Activity -
Among the entries that follow, the required portion opens with the line containing "turquoise capsule [519,66,549,113]" and closes with the line containing "none -> yellow pear [406,187,431,227]". Give that portion again exactly, and nothing else.

Records provided -
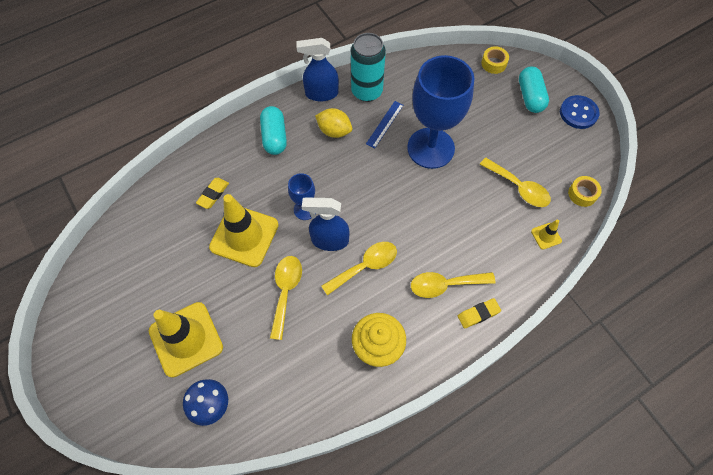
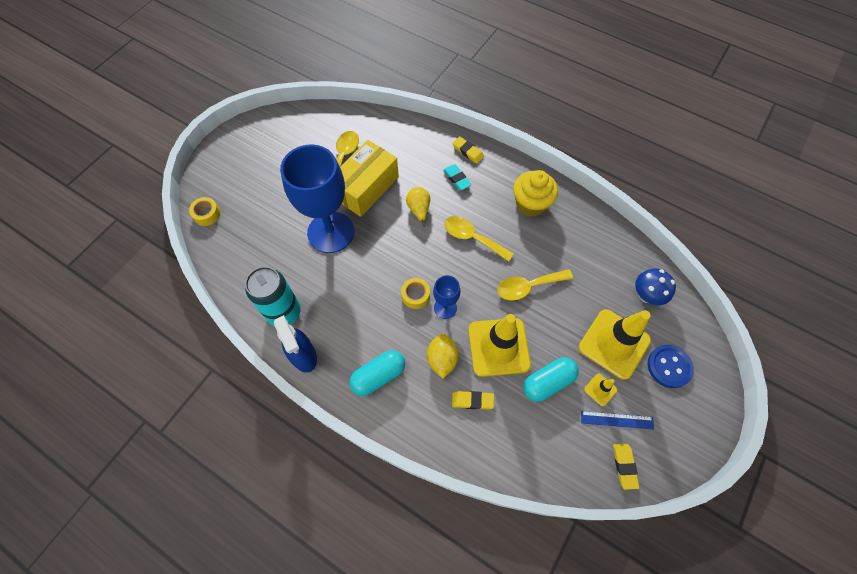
camera: 115 degrees left, 0 degrees up
blue spray bottle [302,197,349,251] -> none
yellow lemon [315,108,352,138] -> yellow lemon moved to [427,334,459,379]
blue ruler [366,101,403,148] -> blue ruler moved to [581,411,654,430]
yellow spoon [411,272,495,298] -> turquoise eraser [443,164,472,190]
turquoise capsule [519,66,549,113] -> turquoise capsule moved to [523,357,579,402]
yellow traffic cone [531,220,562,250] -> yellow traffic cone moved to [584,373,617,406]
blue button [560,95,599,129] -> blue button moved to [648,345,694,388]
yellow tape [568,176,602,207] -> yellow tape moved to [401,278,430,309]
none -> yellow box [340,140,399,217]
none -> yellow pear [406,187,431,227]
none -> yellow eraser [613,444,639,490]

Solution to the exercise -
turquoise capsule [519,66,549,113] -> turquoise capsule moved to [523,357,579,402]
yellow traffic cone [531,220,562,250] -> yellow traffic cone moved to [584,373,617,406]
blue button [560,95,599,129] -> blue button moved to [648,345,694,388]
yellow tape [568,176,602,207] -> yellow tape moved to [401,278,430,309]
none -> yellow box [340,140,399,217]
none -> yellow pear [406,187,431,227]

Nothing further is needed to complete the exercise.